• **Problem**
Only one stretch of the data should be retyped: the lines from the line containing "lime plate J5" through the line containing "none -> white round brick F5 level 1". Keep pictures out of it.

• **Records for this exercise**
-------------------------

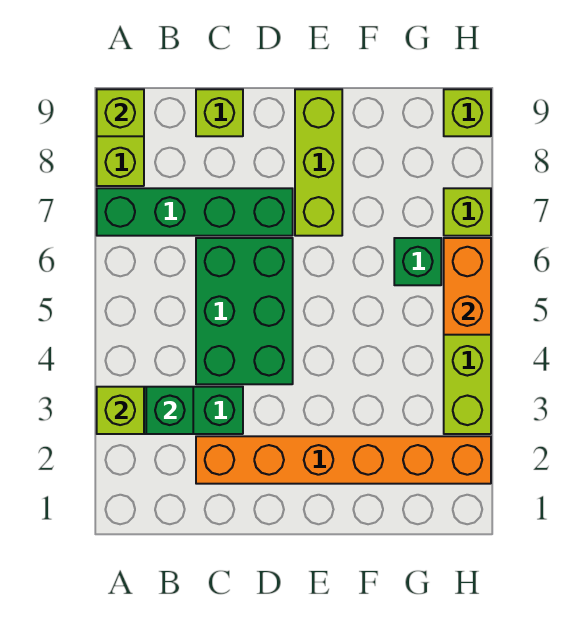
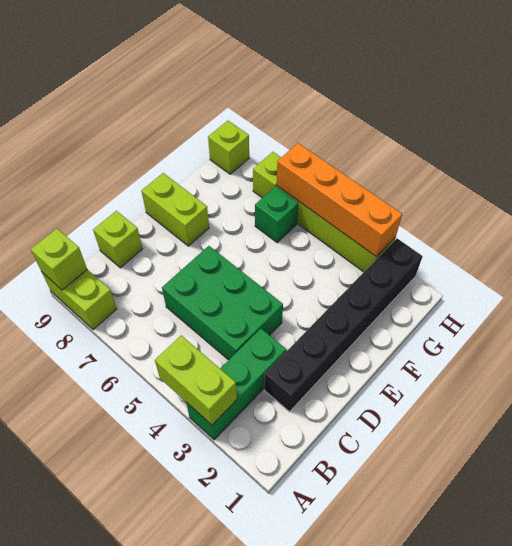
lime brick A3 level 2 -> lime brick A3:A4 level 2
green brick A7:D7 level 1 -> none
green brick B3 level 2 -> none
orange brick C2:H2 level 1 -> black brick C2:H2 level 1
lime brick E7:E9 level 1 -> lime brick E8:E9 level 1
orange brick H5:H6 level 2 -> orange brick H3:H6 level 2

-------------------------

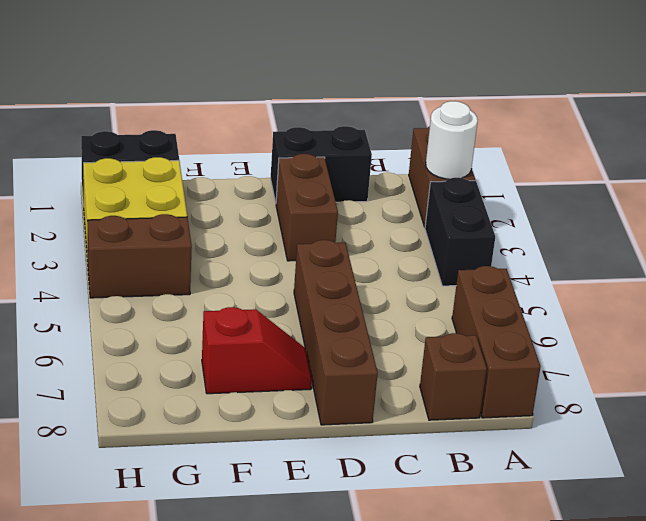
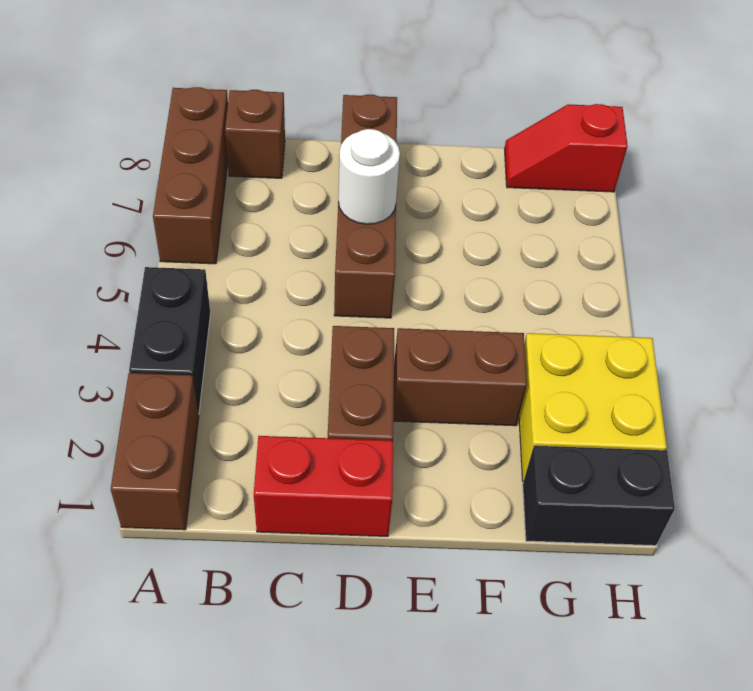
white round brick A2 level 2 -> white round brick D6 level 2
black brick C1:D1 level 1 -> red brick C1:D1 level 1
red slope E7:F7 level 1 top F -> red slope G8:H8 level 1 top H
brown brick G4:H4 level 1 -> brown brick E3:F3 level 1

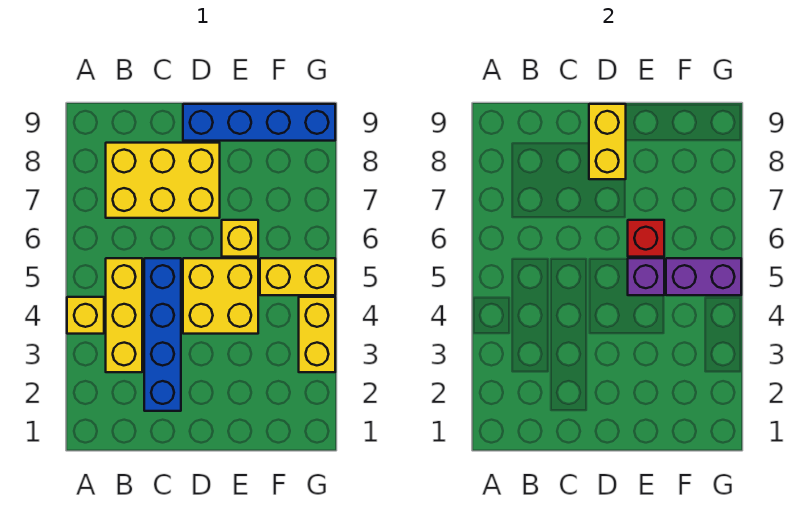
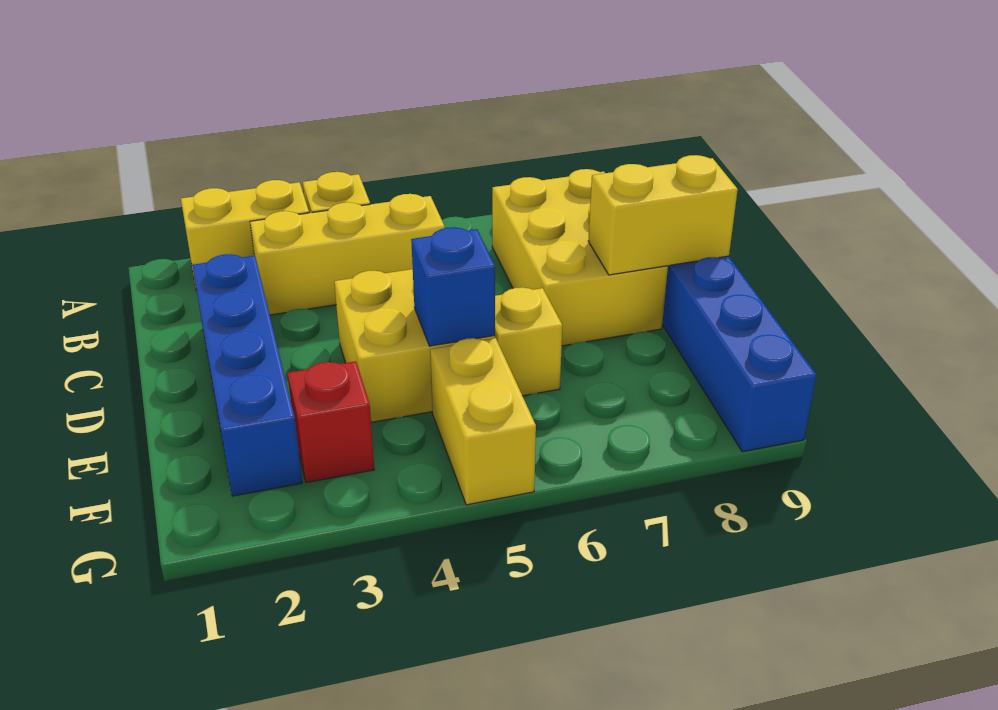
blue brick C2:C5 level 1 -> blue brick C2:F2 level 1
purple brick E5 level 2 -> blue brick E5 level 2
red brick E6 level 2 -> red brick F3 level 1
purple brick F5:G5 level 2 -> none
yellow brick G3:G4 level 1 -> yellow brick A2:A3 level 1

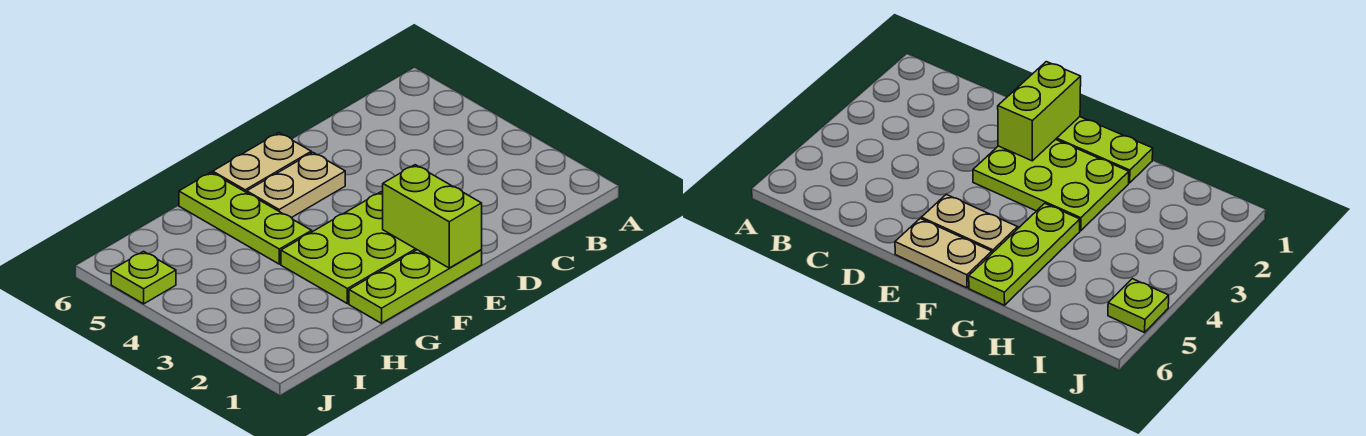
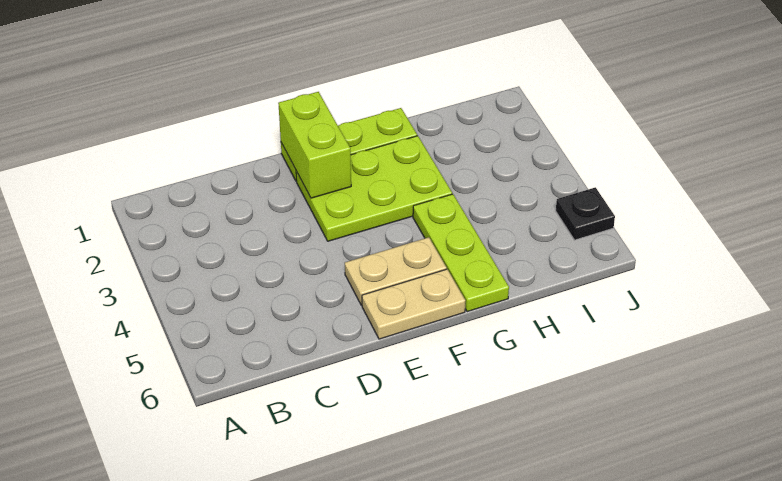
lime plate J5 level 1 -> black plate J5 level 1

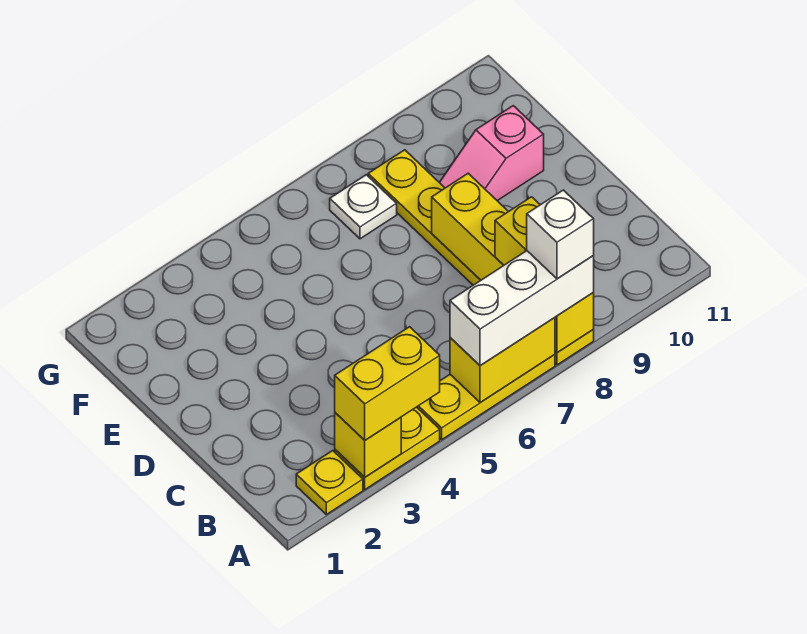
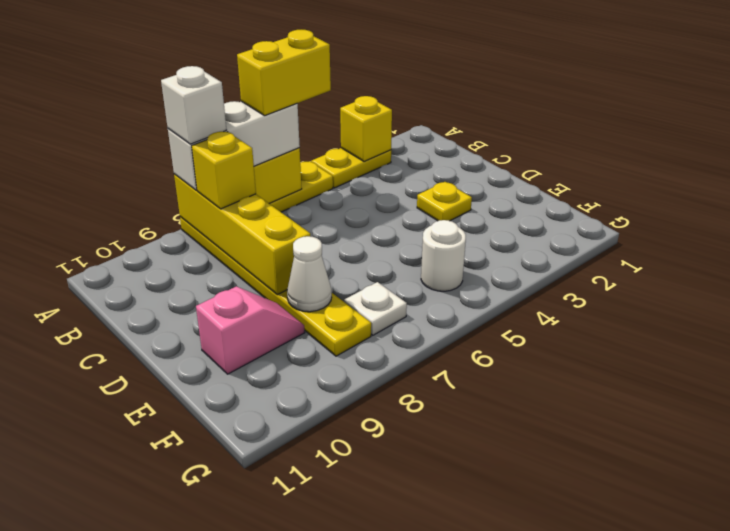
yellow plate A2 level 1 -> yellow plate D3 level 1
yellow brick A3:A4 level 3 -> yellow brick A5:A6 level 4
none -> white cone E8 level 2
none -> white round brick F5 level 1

-------------------------

• **Reply to the exercise**
lime plate J5 level 1 -> black plate J5 level 1

yellow plate A2 level 1 -> yellow plate D3 level 1
yellow brick A3:A4 level 3 -> yellow brick A5:A6 level 4
none -> white cone E8 level 2
none -> white round brick F5 level 1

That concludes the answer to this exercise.